● **Before-and-after change records**
· · · · ·

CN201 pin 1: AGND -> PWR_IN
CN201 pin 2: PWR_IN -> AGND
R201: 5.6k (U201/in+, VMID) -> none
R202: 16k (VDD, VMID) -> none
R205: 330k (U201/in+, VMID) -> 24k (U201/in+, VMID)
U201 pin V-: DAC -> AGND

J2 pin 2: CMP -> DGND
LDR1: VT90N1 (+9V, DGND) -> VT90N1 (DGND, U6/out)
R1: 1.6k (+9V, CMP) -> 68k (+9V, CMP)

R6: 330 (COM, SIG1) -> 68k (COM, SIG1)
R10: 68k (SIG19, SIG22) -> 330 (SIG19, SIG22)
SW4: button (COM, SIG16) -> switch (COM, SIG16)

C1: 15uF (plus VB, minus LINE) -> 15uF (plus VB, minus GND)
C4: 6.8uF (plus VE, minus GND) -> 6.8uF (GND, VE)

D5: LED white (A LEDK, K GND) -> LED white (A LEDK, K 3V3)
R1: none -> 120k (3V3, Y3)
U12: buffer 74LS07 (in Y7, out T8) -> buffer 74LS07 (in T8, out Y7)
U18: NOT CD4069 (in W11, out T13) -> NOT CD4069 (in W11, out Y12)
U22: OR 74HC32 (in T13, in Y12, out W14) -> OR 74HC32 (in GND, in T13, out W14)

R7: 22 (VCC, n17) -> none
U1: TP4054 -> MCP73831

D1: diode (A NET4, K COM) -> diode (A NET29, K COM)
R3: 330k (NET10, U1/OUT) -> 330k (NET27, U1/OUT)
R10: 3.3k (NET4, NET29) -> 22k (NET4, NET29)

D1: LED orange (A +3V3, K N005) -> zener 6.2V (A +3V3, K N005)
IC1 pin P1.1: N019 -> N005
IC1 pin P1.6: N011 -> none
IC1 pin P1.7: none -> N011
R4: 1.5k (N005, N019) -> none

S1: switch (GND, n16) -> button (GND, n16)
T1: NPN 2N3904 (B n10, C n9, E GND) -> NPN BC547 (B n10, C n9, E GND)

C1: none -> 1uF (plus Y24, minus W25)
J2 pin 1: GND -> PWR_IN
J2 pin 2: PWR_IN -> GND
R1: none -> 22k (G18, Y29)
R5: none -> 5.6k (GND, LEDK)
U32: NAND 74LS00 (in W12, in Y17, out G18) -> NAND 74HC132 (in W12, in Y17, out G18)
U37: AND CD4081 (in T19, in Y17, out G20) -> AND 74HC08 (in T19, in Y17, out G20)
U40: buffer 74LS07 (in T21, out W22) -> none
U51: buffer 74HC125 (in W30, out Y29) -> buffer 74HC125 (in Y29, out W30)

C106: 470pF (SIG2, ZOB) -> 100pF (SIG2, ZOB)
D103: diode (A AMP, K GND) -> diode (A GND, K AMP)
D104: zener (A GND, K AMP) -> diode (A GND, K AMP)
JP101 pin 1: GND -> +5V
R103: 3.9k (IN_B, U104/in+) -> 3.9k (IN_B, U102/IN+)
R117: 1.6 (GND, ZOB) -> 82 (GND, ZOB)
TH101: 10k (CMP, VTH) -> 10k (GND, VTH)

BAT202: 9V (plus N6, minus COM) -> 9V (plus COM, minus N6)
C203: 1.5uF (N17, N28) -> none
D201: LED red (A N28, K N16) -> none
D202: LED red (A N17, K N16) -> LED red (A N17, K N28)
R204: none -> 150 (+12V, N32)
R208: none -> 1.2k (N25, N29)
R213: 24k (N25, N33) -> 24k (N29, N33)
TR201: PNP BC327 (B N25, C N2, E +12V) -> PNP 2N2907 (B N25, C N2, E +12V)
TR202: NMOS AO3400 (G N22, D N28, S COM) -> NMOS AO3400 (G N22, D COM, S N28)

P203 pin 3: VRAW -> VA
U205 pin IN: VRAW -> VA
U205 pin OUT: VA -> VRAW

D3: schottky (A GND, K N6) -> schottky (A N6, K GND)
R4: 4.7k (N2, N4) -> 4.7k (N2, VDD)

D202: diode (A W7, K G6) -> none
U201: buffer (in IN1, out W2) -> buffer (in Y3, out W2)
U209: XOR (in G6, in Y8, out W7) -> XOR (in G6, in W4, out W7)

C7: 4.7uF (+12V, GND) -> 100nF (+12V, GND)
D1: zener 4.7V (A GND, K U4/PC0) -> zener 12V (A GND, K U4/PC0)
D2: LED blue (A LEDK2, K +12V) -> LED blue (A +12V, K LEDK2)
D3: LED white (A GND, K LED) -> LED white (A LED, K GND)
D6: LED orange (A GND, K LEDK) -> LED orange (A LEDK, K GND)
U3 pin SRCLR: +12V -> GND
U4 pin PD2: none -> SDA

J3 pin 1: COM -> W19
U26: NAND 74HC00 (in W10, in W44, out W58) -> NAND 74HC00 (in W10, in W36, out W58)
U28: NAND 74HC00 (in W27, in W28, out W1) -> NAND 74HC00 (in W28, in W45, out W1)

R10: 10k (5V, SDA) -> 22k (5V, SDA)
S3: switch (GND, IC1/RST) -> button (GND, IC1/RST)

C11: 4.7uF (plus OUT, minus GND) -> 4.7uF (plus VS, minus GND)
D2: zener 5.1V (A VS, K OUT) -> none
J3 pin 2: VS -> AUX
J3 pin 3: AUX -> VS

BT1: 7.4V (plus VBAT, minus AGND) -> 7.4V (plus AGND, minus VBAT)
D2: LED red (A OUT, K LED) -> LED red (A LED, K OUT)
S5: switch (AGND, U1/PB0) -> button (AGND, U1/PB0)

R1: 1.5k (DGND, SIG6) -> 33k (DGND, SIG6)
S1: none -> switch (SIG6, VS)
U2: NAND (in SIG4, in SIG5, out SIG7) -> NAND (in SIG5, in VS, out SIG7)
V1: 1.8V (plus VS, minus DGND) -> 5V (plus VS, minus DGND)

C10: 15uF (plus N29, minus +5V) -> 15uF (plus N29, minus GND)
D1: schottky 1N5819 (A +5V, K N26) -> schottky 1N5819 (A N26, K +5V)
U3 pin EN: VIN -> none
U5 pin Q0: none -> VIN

· · · · ·

● **WORK INSTRUCTION**
Reproduce precisely, and with no line left out, each line from the top of the entries through the line that carries "R1: none -> 120k (3V3, Y3)".

● **OUTPUT OF THE EXERCISE**
CN201 pin 1: AGND -> PWR_IN
CN201 pin 2: PWR_IN -> AGND
R201: 5.6k (U201/in+, VMID) -> none
R202: 16k (VDD, VMID) -> none
R205: 330k (U201/in+, VMID) -> 24k (U201/in+, VMID)
U201 pin V-: DAC -> AGND

J2 pin 2: CMP -> DGND
LDR1: VT90N1 (+9V, DGND) -> VT90N1 (DGND, U6/out)
R1: 1.6k (+9V, CMP) -> 68k (+9V, CMP)

R6: 330 (COM, SIG1) -> 68k (COM, SIG1)
R10: 68k (SIG19, SIG22) -> 330 (SIG19, SIG22)
SW4: button (COM, SIG16) -> switch (COM, SIG16)

C1: 15uF (plus VB, minus LINE) -> 15uF (plus VB, minus GND)
C4: 6.8uF (plus VE, minus GND) -> 6.8uF (GND, VE)

D5: LED white (A LEDK, K GND) -> LED white (A LEDK, K 3V3)
R1: none -> 120k (3V3, Y3)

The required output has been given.